Lift out all lines below that contain "orange".

(Records shown begins)

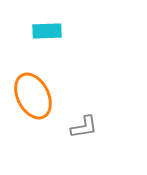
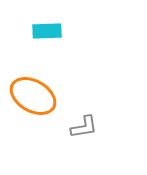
orange ellipse: rotated 33 degrees counterclockwise
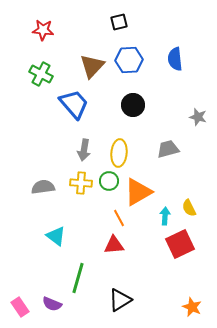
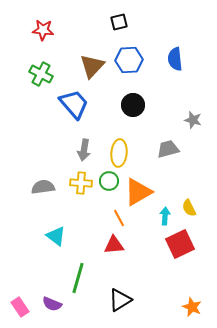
gray star: moved 5 px left, 3 px down
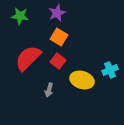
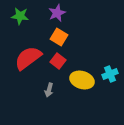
red semicircle: rotated 8 degrees clockwise
cyan cross: moved 4 px down
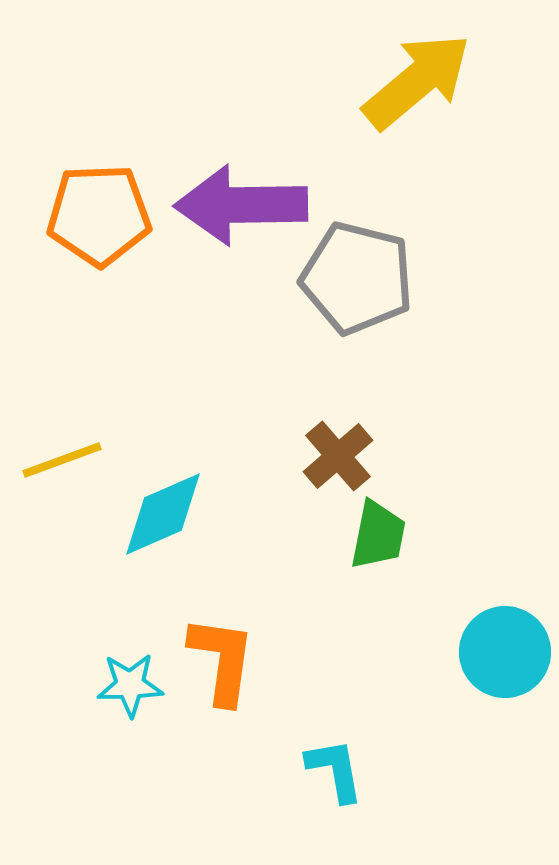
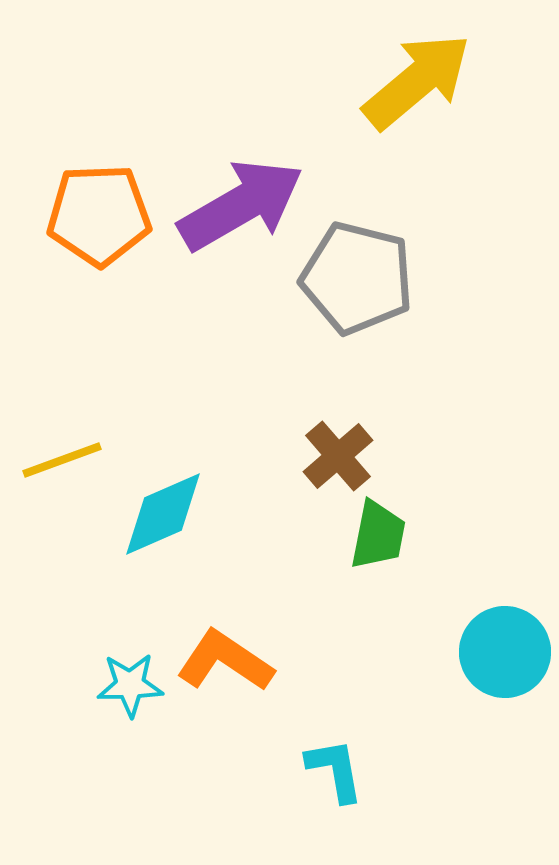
purple arrow: rotated 151 degrees clockwise
orange L-shape: moved 3 px right, 1 px down; rotated 64 degrees counterclockwise
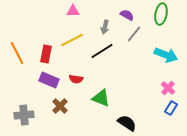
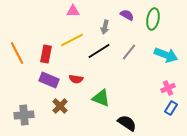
green ellipse: moved 8 px left, 5 px down
gray line: moved 5 px left, 18 px down
black line: moved 3 px left
pink cross: rotated 24 degrees clockwise
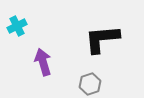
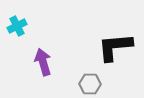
black L-shape: moved 13 px right, 8 px down
gray hexagon: rotated 20 degrees clockwise
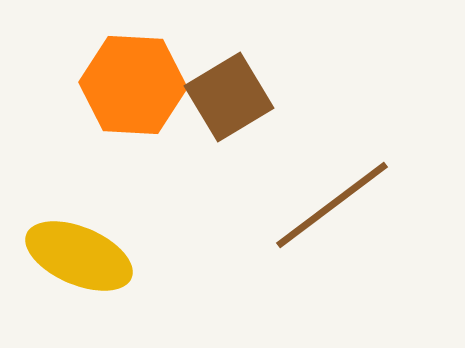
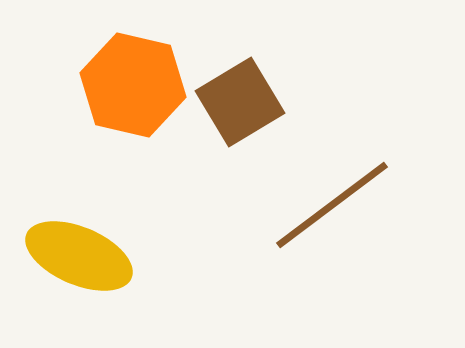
orange hexagon: rotated 10 degrees clockwise
brown square: moved 11 px right, 5 px down
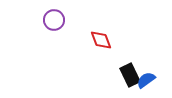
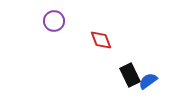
purple circle: moved 1 px down
blue semicircle: moved 2 px right, 1 px down
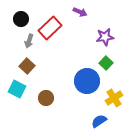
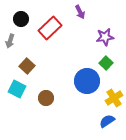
purple arrow: rotated 40 degrees clockwise
gray arrow: moved 19 px left
blue semicircle: moved 8 px right
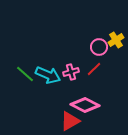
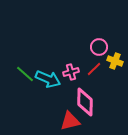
yellow cross: moved 1 px left, 21 px down; rotated 35 degrees counterclockwise
cyan arrow: moved 4 px down
pink diamond: moved 3 px up; rotated 64 degrees clockwise
red triangle: rotated 15 degrees clockwise
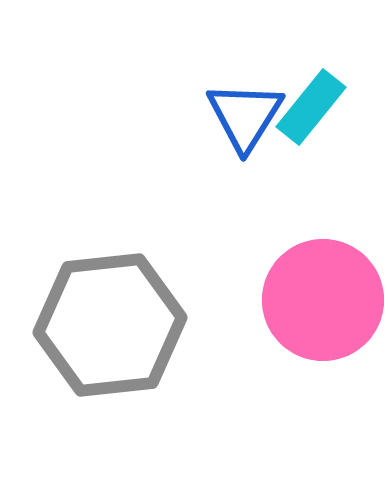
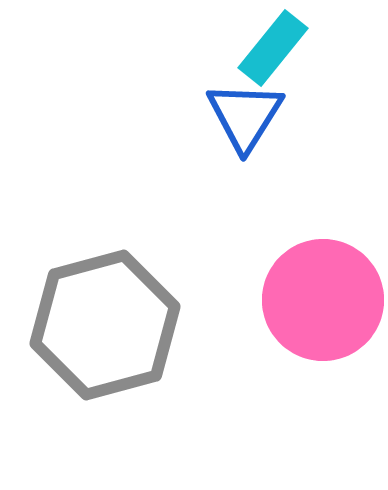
cyan rectangle: moved 38 px left, 59 px up
gray hexagon: moved 5 px left; rotated 9 degrees counterclockwise
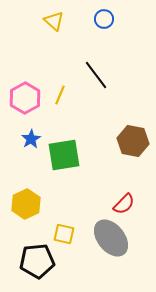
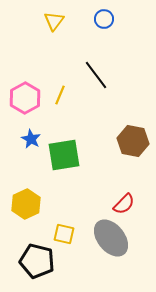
yellow triangle: rotated 25 degrees clockwise
blue star: rotated 12 degrees counterclockwise
black pentagon: rotated 20 degrees clockwise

(Records shown ends)

#### Worked solution
orange ellipse: rotated 33 degrees counterclockwise
orange L-shape: moved 3 px right, 1 px down; rotated 64 degrees counterclockwise
orange hexagon: rotated 10 degrees clockwise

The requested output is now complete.